[SUPPLIED RECORDS]
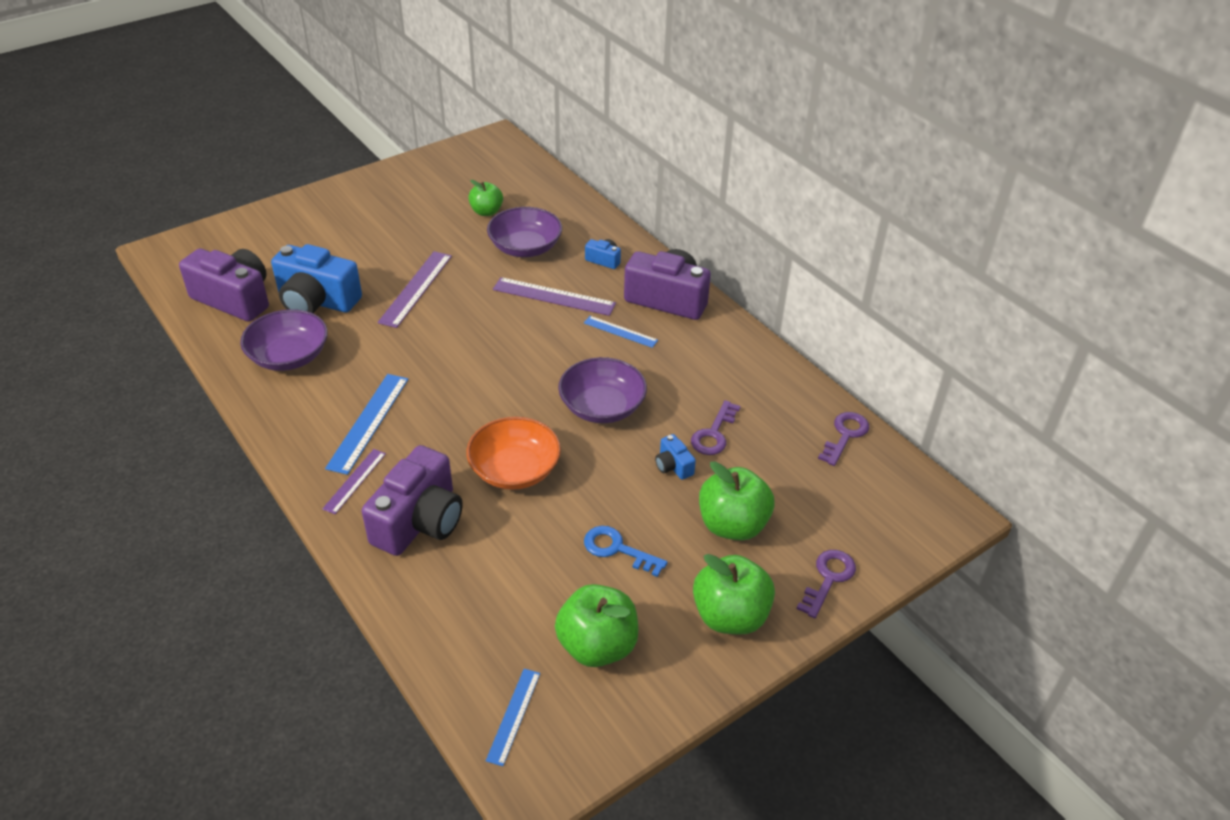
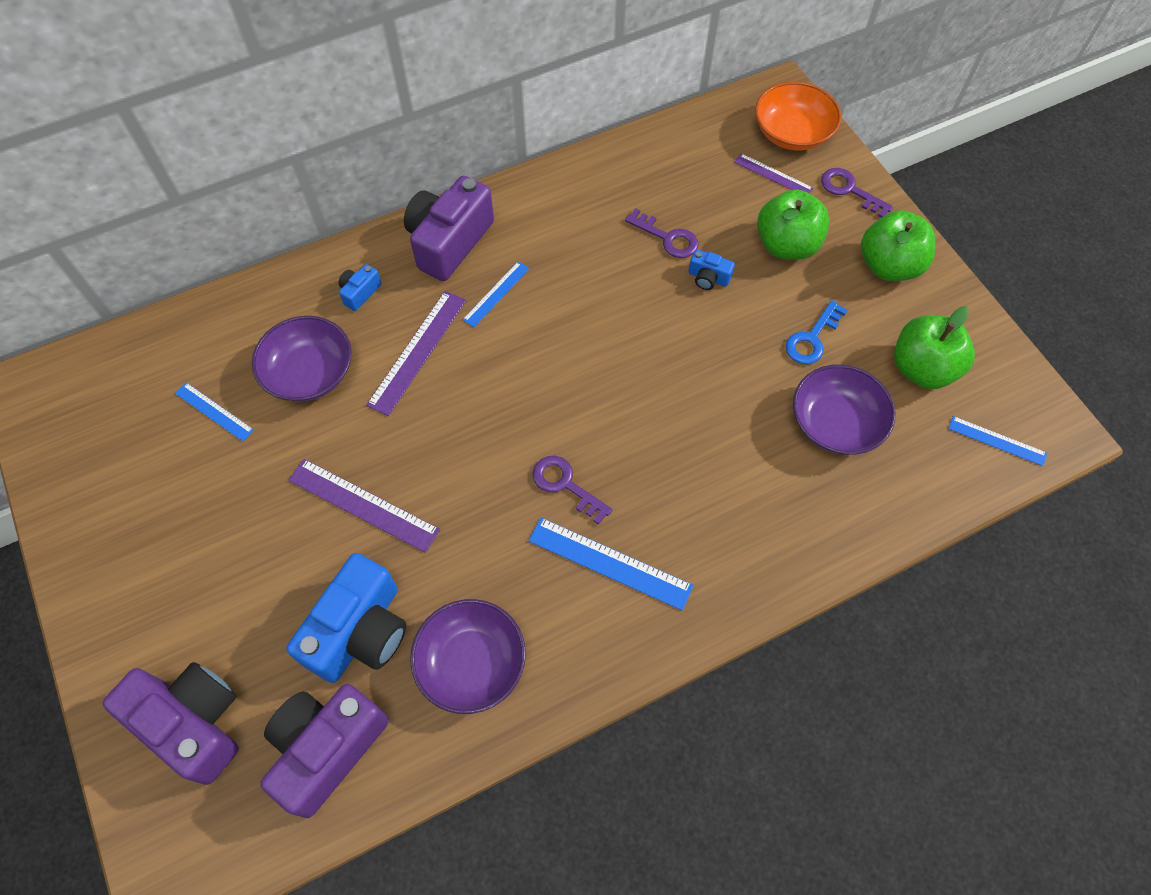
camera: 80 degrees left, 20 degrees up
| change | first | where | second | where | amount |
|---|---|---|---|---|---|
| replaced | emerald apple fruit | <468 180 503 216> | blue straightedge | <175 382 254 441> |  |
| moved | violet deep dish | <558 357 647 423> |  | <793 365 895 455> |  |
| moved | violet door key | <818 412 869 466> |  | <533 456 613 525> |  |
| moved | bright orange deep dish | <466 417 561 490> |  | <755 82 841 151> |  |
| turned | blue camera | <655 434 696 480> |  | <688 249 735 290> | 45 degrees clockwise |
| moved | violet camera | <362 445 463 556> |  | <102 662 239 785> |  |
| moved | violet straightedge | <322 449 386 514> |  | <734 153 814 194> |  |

[ASSIGNMENT] Leave the pictures out, and restate exactly the lines from the start of the records through the one that contains "violet deep dish".

[REPLY TO THE EXERCISE]
camera: 80 degrees left, 20 degrees up
| change | first | where | second | where | amount |
|---|---|---|---|---|---|
| replaced | emerald apple fruit | <468 180 503 216> | blue straightedge | <175 382 254 441> |  |
| moved | violet deep dish | <558 357 647 423> |  | <793 365 895 455> |  |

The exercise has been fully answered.